[GIVEN MATERIAL]

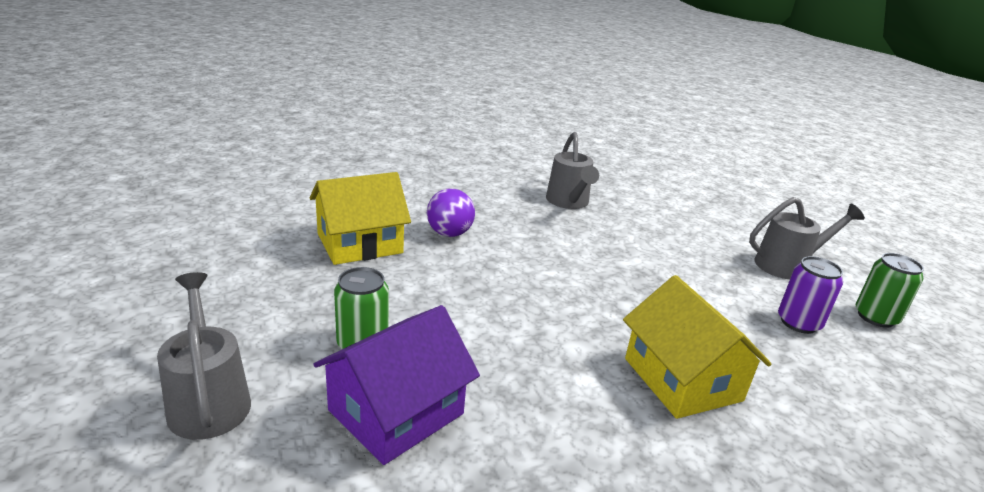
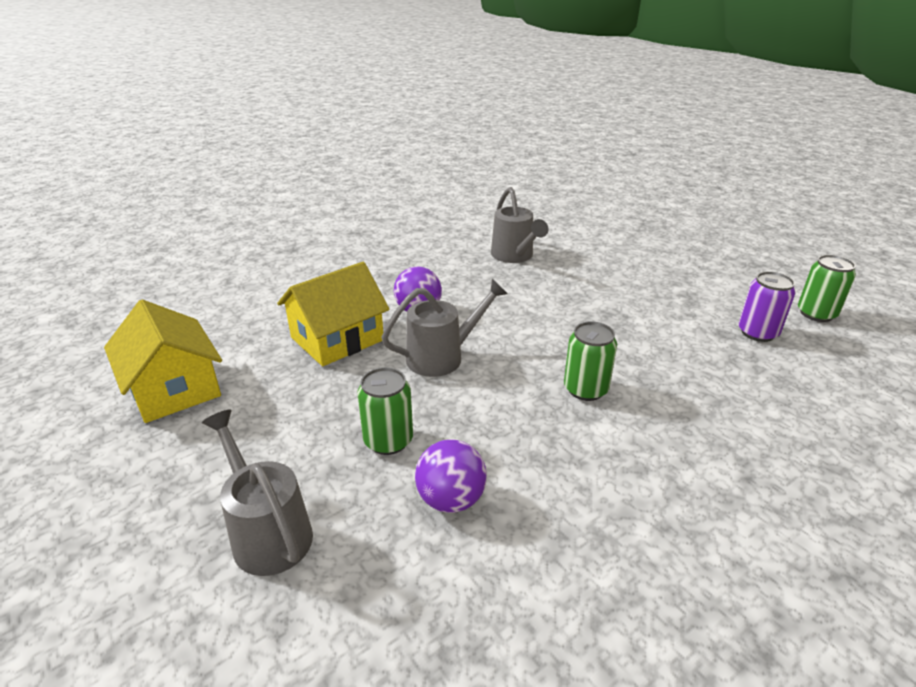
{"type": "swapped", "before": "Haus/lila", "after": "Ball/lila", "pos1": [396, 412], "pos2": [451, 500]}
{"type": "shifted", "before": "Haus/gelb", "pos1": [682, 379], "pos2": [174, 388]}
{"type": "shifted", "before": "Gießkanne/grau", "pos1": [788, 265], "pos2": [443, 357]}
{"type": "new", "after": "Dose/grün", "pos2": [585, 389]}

[/GIVEN MATERIAL]

-- EXERCISE DESCRIPTION --
Every line in the data above that includes the word "shifted" should be copied.

-- EXERCISE SOLUTION --
{"type": "shifted", "before": "Haus/gelb", "pos1": [682, 379], "pos2": [174, 388]}
{"type": "shifted", "before": "Gießkanne/grau", "pos1": [788, 265], "pos2": [443, 357]}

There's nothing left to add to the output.